:: Source material ::
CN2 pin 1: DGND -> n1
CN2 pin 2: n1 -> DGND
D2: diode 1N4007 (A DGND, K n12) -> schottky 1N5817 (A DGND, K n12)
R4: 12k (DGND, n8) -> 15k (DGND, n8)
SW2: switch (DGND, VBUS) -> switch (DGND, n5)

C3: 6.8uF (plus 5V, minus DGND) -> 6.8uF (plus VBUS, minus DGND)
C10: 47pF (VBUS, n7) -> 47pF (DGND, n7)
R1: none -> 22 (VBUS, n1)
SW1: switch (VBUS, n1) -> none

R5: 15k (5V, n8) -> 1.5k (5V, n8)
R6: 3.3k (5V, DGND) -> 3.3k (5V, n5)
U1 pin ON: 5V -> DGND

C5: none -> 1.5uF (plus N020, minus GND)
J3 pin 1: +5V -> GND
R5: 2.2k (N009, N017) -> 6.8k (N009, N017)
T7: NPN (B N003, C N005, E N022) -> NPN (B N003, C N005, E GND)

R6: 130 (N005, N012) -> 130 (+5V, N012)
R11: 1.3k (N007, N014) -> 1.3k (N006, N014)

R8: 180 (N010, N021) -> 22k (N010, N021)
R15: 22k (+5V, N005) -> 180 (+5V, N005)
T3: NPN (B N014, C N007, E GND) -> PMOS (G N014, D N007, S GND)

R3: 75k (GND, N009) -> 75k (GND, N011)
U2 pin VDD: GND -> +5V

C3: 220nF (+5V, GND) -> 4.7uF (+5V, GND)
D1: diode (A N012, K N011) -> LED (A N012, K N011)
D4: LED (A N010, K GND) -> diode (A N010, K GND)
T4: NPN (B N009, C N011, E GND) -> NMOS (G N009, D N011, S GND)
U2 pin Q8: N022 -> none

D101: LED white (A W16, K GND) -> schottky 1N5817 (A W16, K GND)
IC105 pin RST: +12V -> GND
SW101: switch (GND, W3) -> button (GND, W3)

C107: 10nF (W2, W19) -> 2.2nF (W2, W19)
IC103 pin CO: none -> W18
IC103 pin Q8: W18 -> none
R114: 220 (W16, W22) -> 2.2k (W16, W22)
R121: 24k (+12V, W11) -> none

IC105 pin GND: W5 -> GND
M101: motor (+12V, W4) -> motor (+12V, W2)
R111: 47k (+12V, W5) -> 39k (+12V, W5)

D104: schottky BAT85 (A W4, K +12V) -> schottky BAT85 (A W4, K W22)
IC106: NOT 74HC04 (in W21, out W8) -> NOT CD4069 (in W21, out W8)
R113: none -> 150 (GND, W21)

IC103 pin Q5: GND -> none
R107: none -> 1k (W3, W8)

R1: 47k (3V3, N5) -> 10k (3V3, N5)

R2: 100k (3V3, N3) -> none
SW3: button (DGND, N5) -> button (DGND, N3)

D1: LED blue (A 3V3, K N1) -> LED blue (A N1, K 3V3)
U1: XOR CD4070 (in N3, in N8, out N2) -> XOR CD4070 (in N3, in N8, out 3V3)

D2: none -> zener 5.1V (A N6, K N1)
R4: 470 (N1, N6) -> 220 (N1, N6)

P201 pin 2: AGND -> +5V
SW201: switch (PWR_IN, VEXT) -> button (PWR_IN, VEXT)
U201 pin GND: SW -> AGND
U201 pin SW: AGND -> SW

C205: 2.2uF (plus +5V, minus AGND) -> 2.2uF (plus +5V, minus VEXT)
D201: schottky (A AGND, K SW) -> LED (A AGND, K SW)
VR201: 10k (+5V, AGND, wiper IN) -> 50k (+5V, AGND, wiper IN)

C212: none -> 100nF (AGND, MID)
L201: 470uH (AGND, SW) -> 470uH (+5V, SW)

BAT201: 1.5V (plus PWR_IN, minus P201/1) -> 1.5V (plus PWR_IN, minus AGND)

:: What the task asks ::
From the line holding "R8: 180 (N010, N021) -> 22k (N010, N021)" down to the final line above, copy each line exactly, and leave out everything before it.

:: Response to the task ::
R8: 180 (N010, N021) -> 22k (N010, N021)
R15: 22k (+5V, N005) -> 180 (+5V, N005)
T3: NPN (B N014, C N007, E GND) -> PMOS (G N014, D N007, S GND)

R3: 75k (GND, N009) -> 75k (GND, N011)
U2 pin VDD: GND -> +5V

C3: 220nF (+5V, GND) -> 4.7uF (+5V, GND)
D1: diode (A N012, K N011) -> LED (A N012, K N011)
D4: LED (A N010, K GND) -> diode (A N010, K GND)
T4: NPN (B N009, C N011, E GND) -> NMOS (G N009, D N011, S GND)
U2 pin Q8: N022 -> none

D101: LED white (A W16, K GND) -> schottky 1N5817 (A W16, K GND)
IC105 pin RST: +12V -> GND
SW101: switch (GND, W3) -> button (GND, W3)

C107: 10nF (W2, W19) -> 2.2nF (W2, W19)
IC103 pin CO: none -> W18
IC103 pin Q8: W18 -> none
R114: 220 (W16, W22) -> 2.2k (W16, W22)
R121: 24k (+12V, W11) -> none

IC105 pin GND: W5 -> GND
M101: motor (+12V, W4) -> motor (+12V, W2)
R111: 47k (+12V, W5) -> 39k (+12V, W5)

D104: schottky BAT85 (A W4, K +12V) -> schottky BAT85 (A W4, K W22)
IC106: NOT 74HC04 (in W21, out W8) -> NOT CD4069 (in W21, out W8)
R113: none -> 150 (GND, W21)

IC103 pin Q5: GND -> none
R107: none -> 1k (W3, W8)

R1: 47k (3V3, N5) -> 10k (3V3, N5)

R2: 100k (3V3, N3) -> none
SW3: button (DGND, N5) -> button (DGND, N3)

D1: LED blue (A 3V3, K N1) -> LED blue (A N1, K 3V3)
U1: XOR CD4070 (in N3, in N8, out N2) -> XOR CD4070 (in N3, in N8, out 3V3)

D2: none -> zener 5.1V (A N6, K N1)
R4: 470 (N1, N6) -> 220 (N1, N6)

P201 pin 2: AGND -> +5V
SW201: switch (PWR_IN, VEXT) -> button (PWR_IN, VEXT)
U201 pin GND: SW -> AGND
U201 pin SW: AGND -> SW

C205: 2.2uF (plus +5V, minus AGND) -> 2.2uF (plus +5V, minus VEXT)
D201: schottky (A AGND, K SW) -> LED (A AGND, K SW)
VR201: 10k (+5V, AGND, wiper IN) -> 50k (+5V, AGND, wiper IN)

C212: none -> 100nF (AGND, MID)
L201: 470uH (AGND, SW) -> 470uH (+5V, SW)

BAT201: 1.5V (plus PWR_IN, minus P201/1) -> 1.5V (plus PWR_IN, minus AGND)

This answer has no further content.